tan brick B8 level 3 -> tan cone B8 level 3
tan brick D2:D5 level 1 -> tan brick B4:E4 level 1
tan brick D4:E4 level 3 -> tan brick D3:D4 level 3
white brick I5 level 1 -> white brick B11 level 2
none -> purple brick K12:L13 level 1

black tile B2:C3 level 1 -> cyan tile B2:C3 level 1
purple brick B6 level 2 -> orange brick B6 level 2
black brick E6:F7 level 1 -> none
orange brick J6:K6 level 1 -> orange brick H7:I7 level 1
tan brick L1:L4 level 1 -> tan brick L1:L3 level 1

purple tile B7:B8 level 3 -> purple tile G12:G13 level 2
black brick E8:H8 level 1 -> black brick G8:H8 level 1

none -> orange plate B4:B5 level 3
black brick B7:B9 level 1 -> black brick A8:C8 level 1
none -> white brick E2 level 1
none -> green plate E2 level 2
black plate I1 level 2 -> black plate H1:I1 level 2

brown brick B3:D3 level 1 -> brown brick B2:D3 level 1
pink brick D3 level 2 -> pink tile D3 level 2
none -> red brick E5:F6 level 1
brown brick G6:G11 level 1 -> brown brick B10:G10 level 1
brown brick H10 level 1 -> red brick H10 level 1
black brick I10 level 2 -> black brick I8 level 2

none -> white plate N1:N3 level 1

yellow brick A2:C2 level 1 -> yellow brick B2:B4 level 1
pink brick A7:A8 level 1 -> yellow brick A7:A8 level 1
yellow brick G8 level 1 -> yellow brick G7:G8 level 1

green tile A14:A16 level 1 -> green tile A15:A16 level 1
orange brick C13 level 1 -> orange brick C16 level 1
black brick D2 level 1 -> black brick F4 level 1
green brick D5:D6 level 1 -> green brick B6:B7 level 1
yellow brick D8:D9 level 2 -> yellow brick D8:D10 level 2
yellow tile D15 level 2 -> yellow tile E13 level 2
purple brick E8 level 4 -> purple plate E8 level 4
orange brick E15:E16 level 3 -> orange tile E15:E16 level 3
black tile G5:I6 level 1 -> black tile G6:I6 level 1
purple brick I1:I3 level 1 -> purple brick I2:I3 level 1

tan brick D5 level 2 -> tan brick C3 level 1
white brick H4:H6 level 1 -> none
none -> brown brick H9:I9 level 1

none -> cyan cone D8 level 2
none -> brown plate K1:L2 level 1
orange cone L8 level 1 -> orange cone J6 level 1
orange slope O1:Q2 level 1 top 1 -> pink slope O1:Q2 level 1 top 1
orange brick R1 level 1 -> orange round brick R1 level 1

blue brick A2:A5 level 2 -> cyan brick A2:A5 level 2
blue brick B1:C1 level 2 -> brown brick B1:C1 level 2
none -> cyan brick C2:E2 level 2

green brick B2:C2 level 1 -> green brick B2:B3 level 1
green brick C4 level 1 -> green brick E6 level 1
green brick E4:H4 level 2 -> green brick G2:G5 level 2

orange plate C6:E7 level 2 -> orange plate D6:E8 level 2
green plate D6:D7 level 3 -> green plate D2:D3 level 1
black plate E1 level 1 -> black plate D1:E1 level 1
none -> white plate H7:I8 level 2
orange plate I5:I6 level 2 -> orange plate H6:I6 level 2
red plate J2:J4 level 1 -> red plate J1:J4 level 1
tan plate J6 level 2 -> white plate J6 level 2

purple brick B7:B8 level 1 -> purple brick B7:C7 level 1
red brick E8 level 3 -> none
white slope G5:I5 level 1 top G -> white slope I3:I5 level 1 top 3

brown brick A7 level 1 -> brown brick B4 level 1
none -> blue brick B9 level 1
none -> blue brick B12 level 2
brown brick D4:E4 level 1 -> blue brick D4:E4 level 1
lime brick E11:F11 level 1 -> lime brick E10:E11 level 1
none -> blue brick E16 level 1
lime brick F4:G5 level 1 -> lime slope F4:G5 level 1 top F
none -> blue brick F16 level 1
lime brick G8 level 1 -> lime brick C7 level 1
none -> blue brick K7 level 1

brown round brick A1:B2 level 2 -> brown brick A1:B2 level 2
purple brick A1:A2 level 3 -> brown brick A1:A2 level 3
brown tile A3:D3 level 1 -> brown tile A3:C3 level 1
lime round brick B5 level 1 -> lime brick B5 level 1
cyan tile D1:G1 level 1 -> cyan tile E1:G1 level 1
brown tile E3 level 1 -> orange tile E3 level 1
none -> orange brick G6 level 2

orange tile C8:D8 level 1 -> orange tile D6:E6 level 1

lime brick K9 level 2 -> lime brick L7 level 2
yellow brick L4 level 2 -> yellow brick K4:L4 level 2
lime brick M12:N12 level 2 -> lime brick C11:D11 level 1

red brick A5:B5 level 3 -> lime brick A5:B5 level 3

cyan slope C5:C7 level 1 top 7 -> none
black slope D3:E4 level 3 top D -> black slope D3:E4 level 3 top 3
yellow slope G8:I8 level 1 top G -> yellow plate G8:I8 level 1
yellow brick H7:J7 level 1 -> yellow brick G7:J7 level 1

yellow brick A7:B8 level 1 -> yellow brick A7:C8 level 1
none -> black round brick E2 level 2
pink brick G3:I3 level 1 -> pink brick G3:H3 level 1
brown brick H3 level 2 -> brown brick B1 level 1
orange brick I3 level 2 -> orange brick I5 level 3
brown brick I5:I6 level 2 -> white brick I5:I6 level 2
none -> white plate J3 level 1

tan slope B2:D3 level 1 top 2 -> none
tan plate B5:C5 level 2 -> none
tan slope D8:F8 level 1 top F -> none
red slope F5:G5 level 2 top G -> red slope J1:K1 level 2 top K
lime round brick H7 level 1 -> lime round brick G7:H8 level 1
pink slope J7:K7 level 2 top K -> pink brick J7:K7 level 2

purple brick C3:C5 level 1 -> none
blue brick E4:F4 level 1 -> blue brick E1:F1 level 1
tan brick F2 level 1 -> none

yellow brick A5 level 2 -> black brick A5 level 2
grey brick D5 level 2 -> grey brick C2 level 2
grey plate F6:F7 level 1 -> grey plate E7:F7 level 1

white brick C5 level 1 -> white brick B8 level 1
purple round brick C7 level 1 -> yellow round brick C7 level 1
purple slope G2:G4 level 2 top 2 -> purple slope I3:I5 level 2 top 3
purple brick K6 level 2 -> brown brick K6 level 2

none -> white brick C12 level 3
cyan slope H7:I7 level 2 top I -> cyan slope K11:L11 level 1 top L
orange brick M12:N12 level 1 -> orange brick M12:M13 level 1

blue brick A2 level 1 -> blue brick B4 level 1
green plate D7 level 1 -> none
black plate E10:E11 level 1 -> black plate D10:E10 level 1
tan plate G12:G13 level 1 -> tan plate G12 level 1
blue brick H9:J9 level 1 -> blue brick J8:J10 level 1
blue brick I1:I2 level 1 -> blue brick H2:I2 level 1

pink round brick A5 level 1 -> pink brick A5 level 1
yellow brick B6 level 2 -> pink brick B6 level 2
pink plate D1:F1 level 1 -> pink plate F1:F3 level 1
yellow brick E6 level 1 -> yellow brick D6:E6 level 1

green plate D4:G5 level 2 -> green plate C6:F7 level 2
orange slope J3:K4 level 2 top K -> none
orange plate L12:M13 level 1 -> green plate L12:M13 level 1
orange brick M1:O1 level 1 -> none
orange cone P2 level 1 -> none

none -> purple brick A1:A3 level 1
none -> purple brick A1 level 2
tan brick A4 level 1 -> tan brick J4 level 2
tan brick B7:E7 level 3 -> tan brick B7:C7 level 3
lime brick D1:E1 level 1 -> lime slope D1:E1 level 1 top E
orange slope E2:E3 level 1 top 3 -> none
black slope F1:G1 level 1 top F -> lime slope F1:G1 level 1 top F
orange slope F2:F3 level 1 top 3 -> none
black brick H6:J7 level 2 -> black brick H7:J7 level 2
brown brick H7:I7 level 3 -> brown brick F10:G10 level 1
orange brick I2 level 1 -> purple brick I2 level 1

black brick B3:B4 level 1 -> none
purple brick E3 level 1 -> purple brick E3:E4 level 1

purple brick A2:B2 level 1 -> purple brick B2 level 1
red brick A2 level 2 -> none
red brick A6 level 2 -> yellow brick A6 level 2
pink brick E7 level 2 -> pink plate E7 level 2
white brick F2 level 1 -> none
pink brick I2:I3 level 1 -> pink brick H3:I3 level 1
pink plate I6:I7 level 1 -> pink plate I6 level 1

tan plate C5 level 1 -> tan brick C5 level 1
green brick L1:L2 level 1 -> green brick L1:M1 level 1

- _INSTRUCTIONS TO FOLLOW_: Your answer should be the lines of the listing above between the line holding "pink brick D3 level 2 -> pink tile D3 level 2" and the line holding "none -> cyan cone D8 level 2", inclusive, restated word for word and alone.

- _RESULT FOR THIS TASK_:
pink brick D3 level 2 -> pink tile D3 level 2
none -> red brick E5:F6 level 1
brown brick G6:G11 level 1 -> brown brick B10:G10 level 1
brown brick H10 level 1 -> red brick H10 level 1
black brick I10 level 2 -> black brick I8 level 2

none -> white plate N1:N3 level 1

yellow brick A2:C2 level 1 -> yellow brick B2:B4 level 1
pink brick A7:A8 level 1 -> yellow brick A7:A8 level 1
yellow brick G8 level 1 -> yellow brick G7:G8 level 1

green tile A14:A16 level 1 -> green tile A15:A16 level 1
orange brick C13 level 1 -> orange brick C16 level 1
black brick D2 level 1 -> black brick F4 level 1
green brick D5:D6 level 1 -> green brick B6:B7 level 1
yellow brick D8:D9 level 2 -> yellow brick D8:D10 level 2
yellow tile D15 level 2 -> yellow tile E13 level 2
purple brick E8 level 4 -> purple plate E8 level 4
orange brick E15:E16 level 3 -> orange tile E15:E16 level 3
black tile G5:I6 level 1 -> black tile G6:I6 level 1
purple brick I1:I3 level 1 -> purple brick I2:I3 level 1

tan brick D5 level 2 -> tan brick C3 level 1
white brick H4:H6 level 1 -> none
none -> brown brick H9:I9 level 1

none -> cyan cone D8 level 2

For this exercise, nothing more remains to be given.